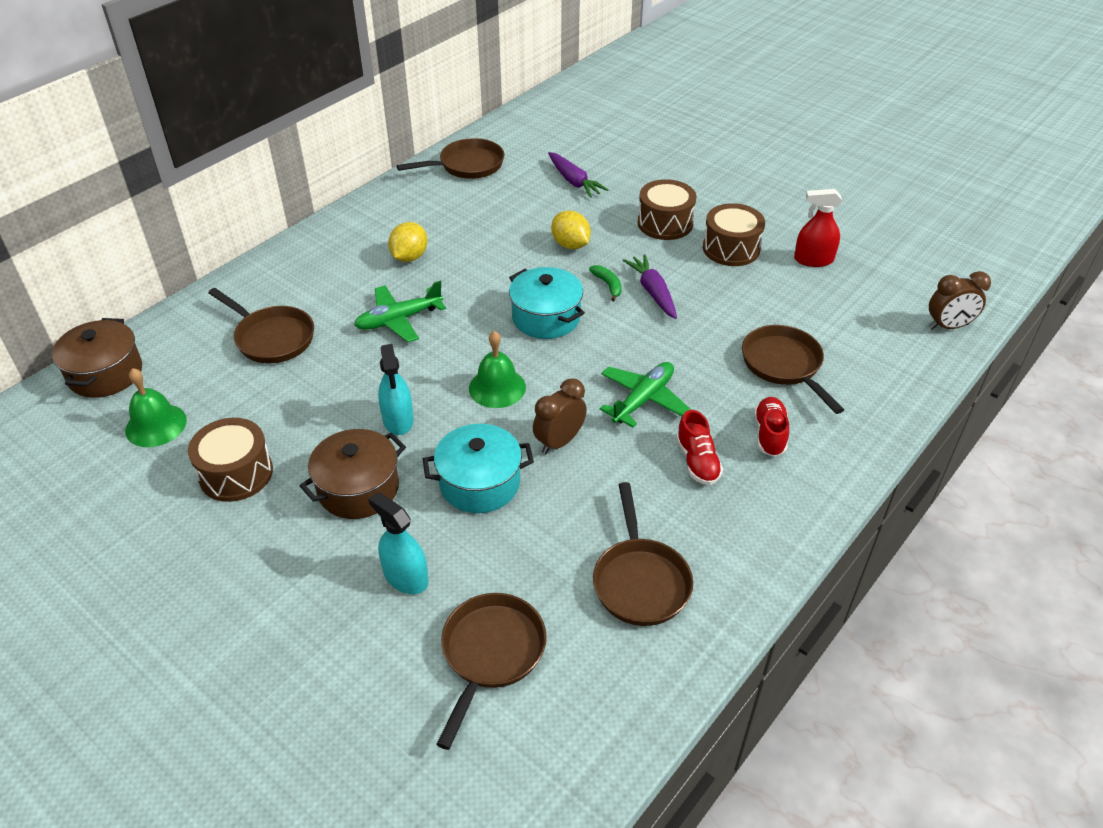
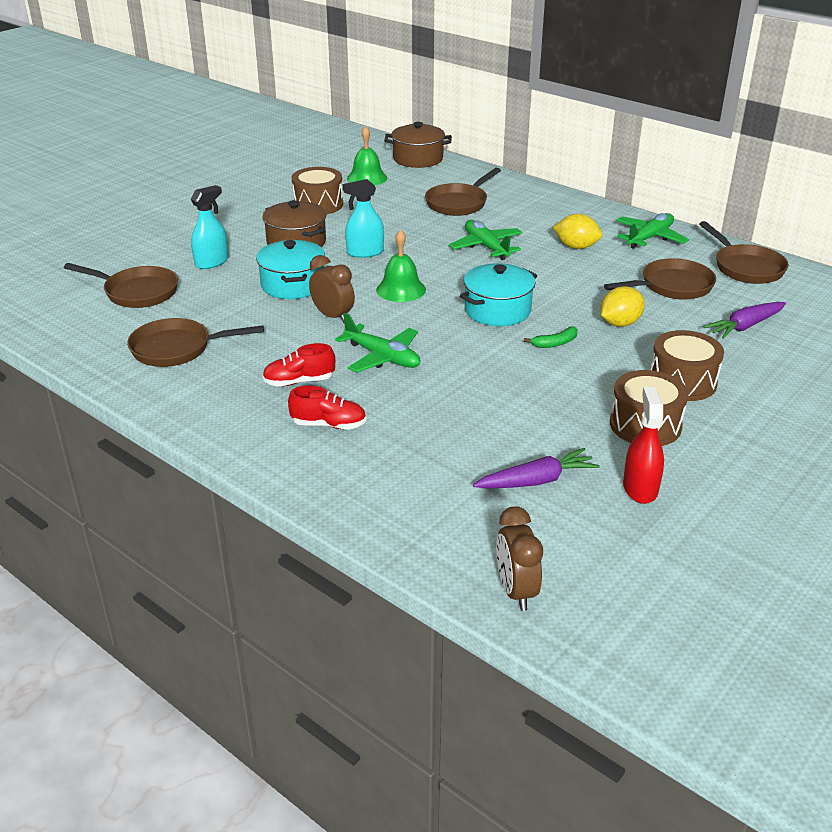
camera: 90 degrees right, 10 degrees down
(396, 209) = (649, 238): none -> green plane
(653, 292) = (548, 369): purple carrot -> purple carrot (536, 481)
(784, 365) = (432, 444): brown pan -> brown pan (672, 286)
....
— Task description —
Print the preceding material over again exactly. Please leave the pictures out.

— Response to the task —
camera: 90 degrees right, 10 degrees down
(396, 209) = (649, 238): none -> green plane
(653, 292) = (548, 369): purple carrot -> purple carrot (536, 481)
(784, 365) = (432, 444): brown pan -> brown pan (672, 286)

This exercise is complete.